### Required work
Nothing but the lines from the one with "R16: 680 (EN_N, VCC) -> 680 (EN_N2, TICK2)" down to the one with "U6: MC14017 -> HEF4017" should be returned, exactly and with both ends included, from the material below.

### Data under study
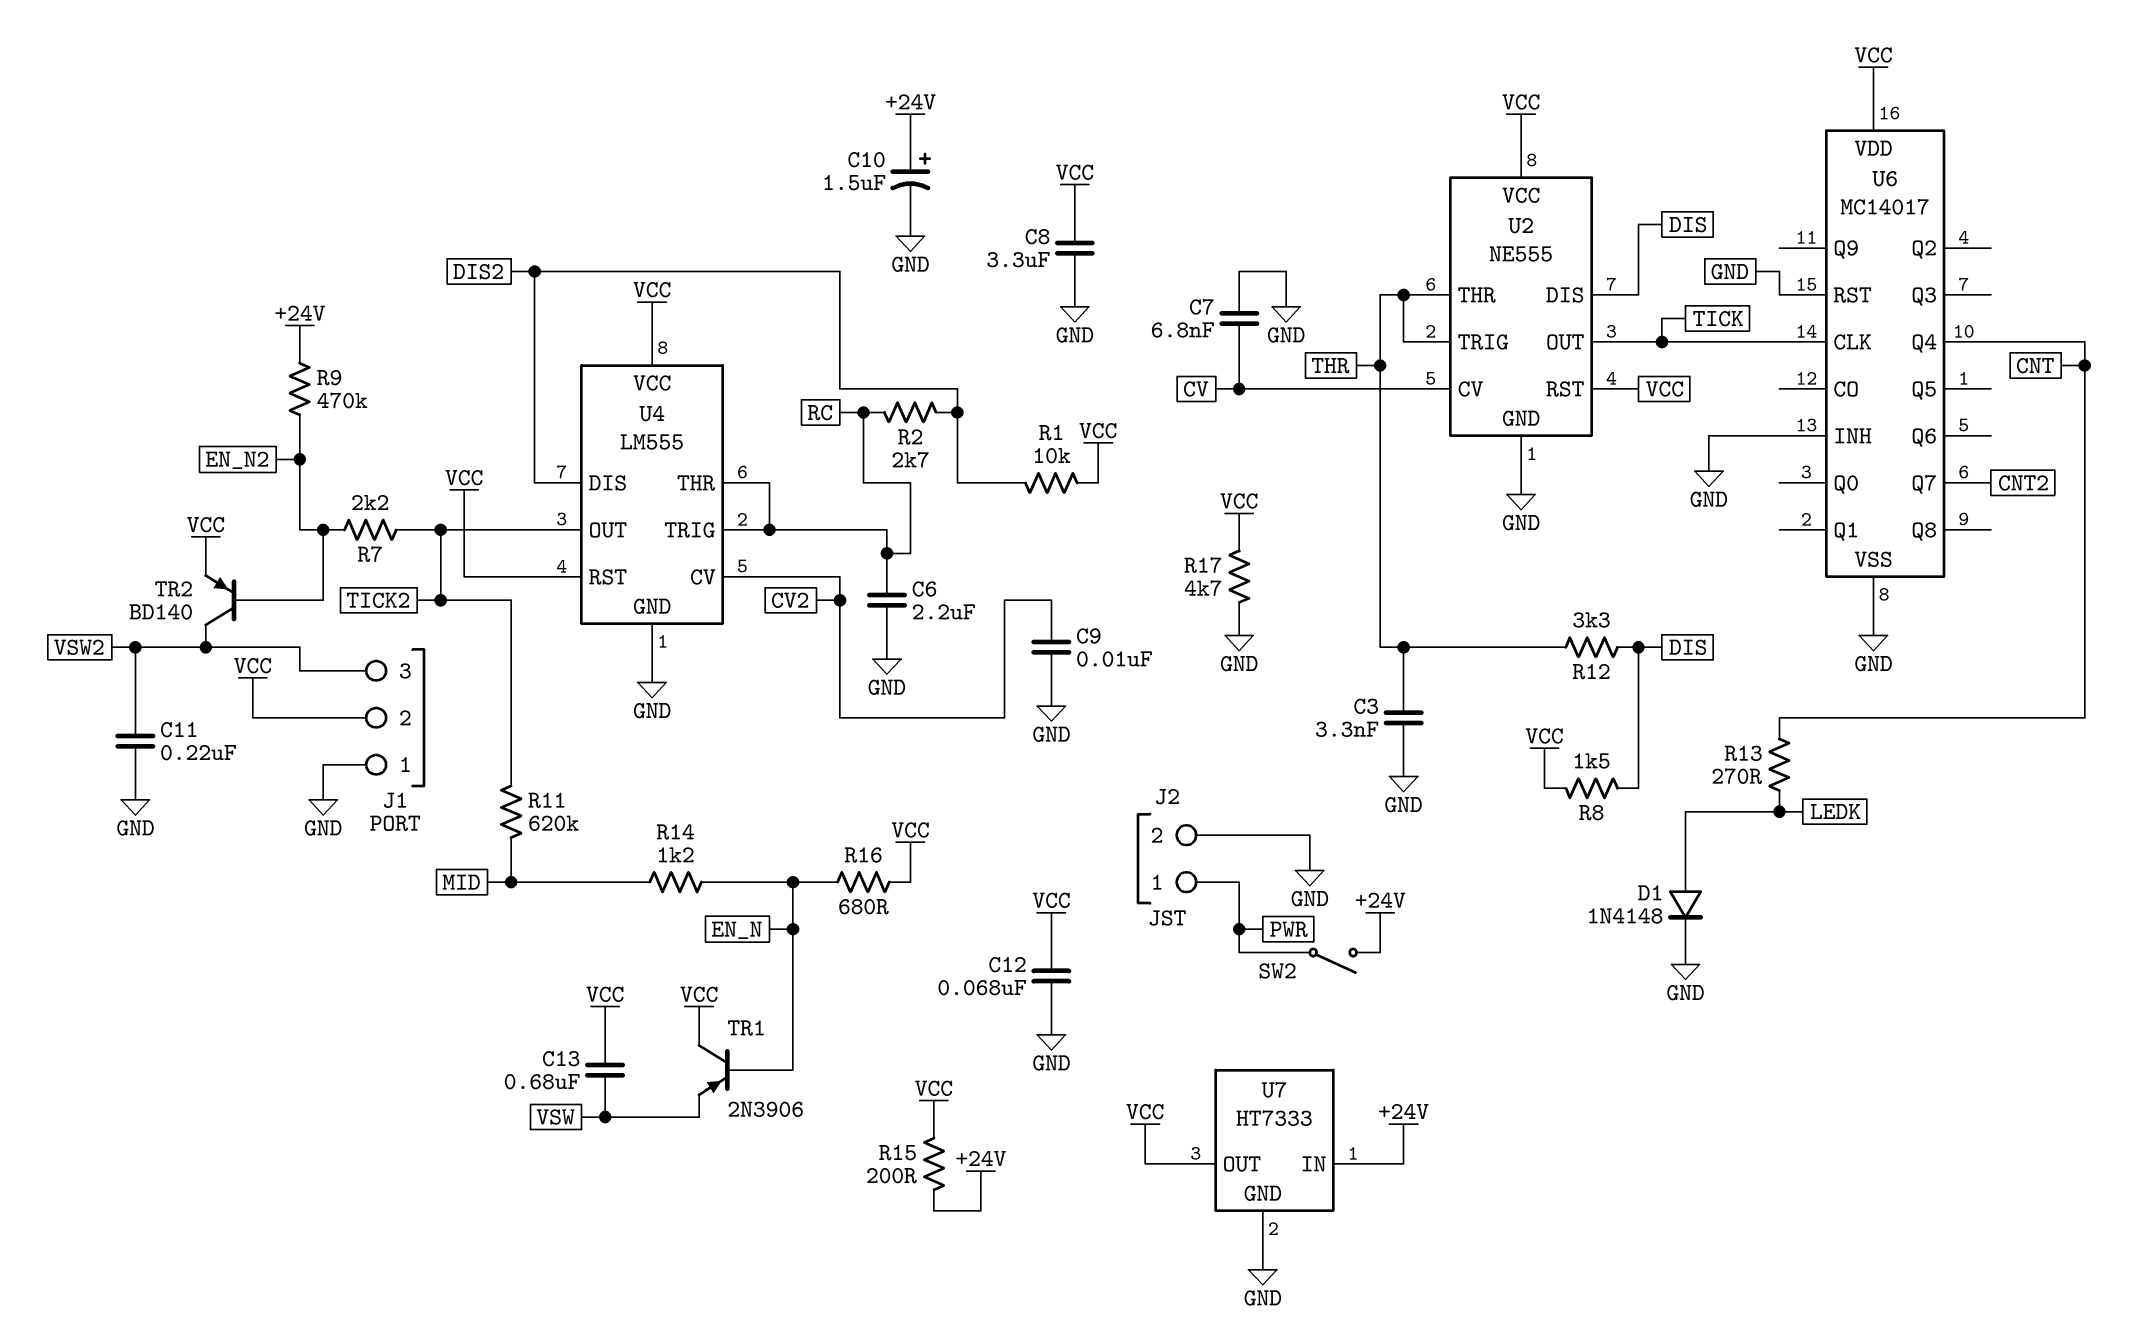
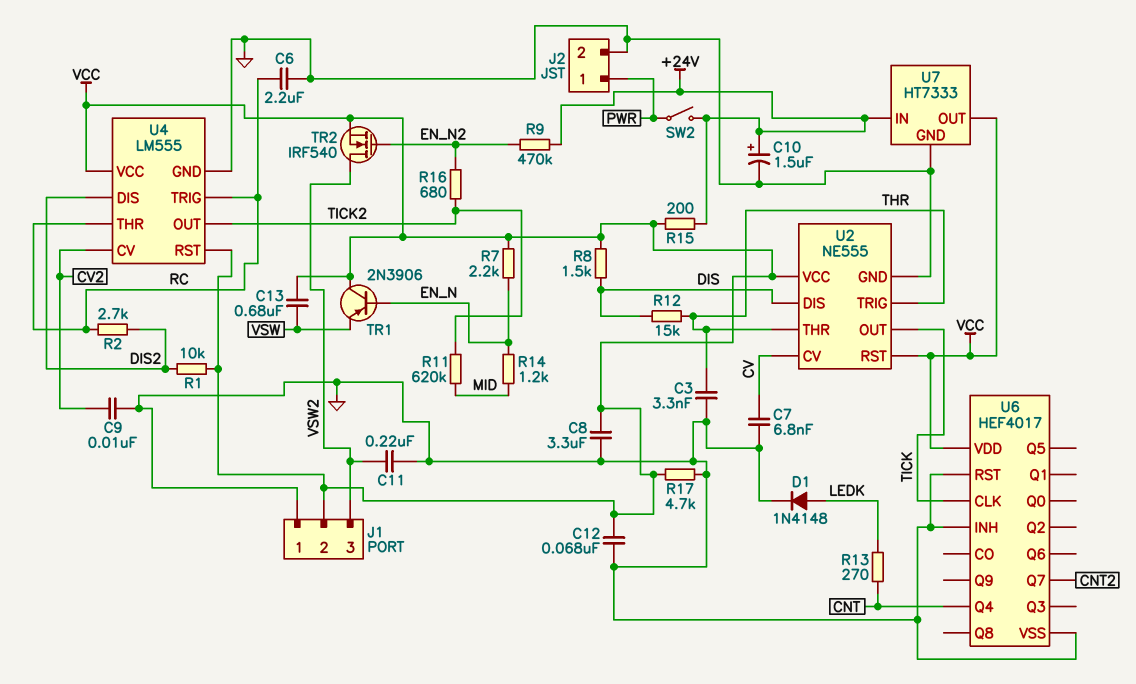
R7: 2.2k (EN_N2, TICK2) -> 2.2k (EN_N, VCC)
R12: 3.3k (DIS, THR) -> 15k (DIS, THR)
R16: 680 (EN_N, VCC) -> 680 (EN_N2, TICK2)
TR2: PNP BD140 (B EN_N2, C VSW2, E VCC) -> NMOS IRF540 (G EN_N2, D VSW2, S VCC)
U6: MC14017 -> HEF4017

---

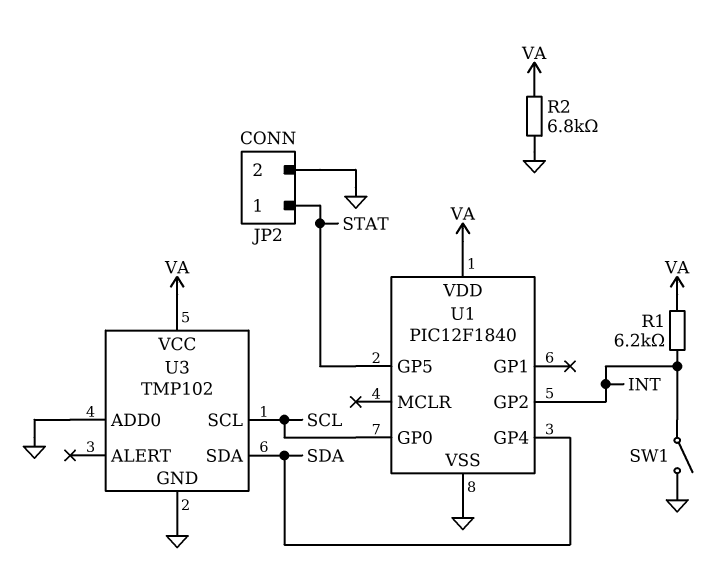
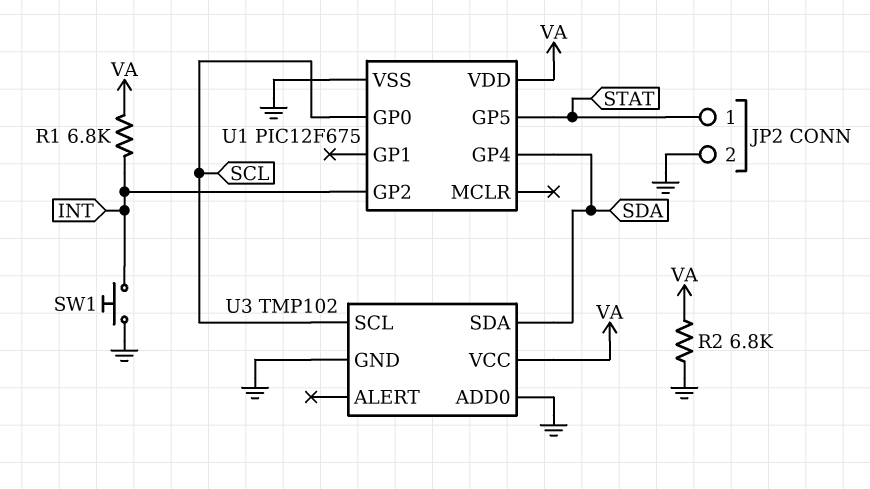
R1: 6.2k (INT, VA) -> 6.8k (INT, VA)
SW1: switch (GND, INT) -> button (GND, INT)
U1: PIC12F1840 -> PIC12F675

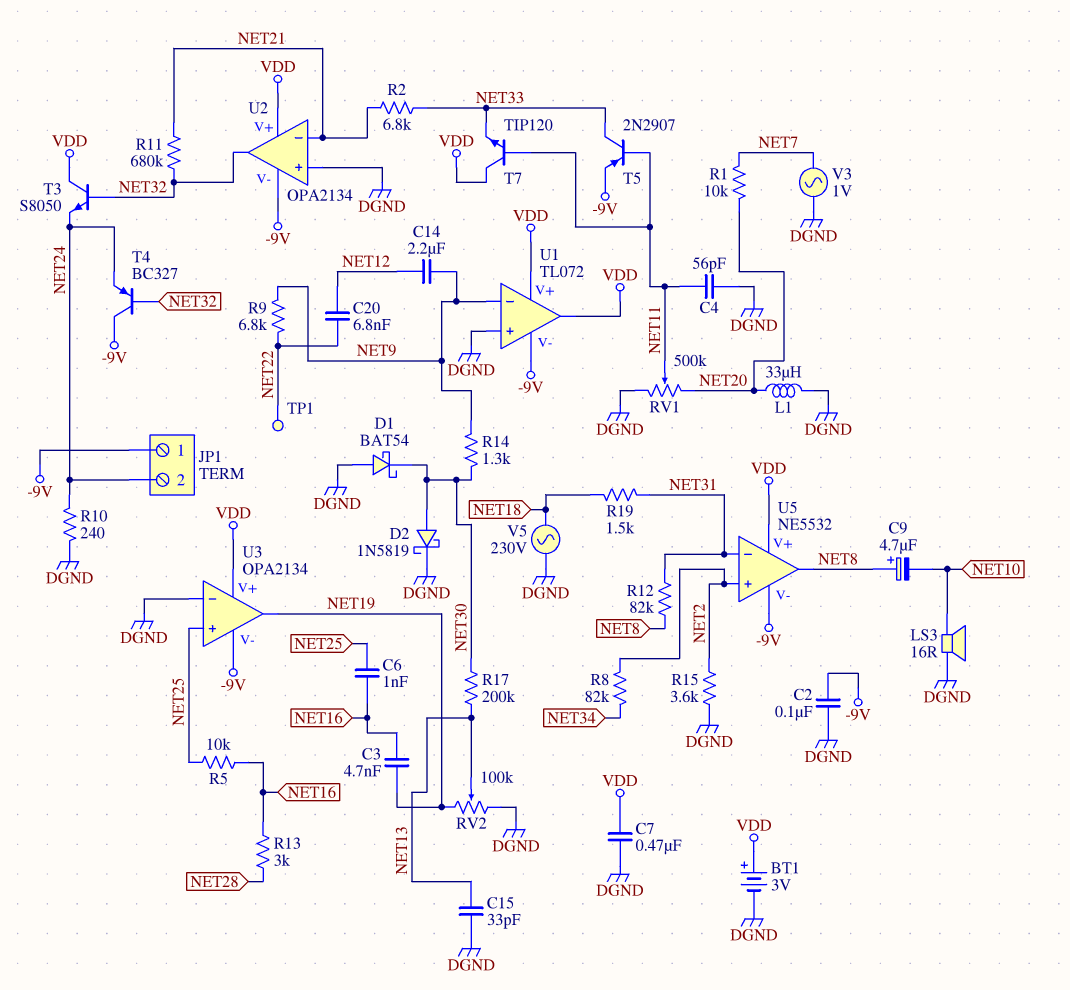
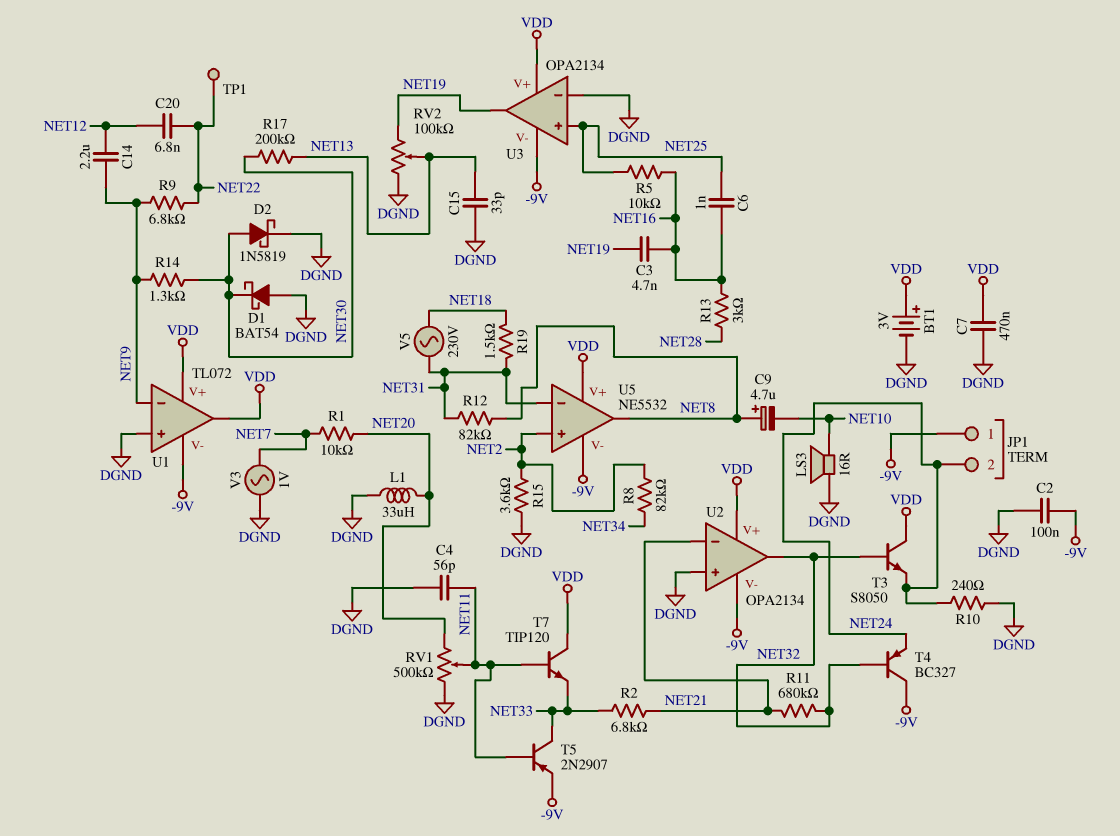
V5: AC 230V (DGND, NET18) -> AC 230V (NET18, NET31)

### Answer section
R16: 680 (EN_N, VCC) -> 680 (EN_N2, TICK2)
TR2: PNP BD140 (B EN_N2, C VSW2, E VCC) -> NMOS IRF540 (G EN_N2, D VSW2, S VCC)
U6: MC14017 -> HEF4017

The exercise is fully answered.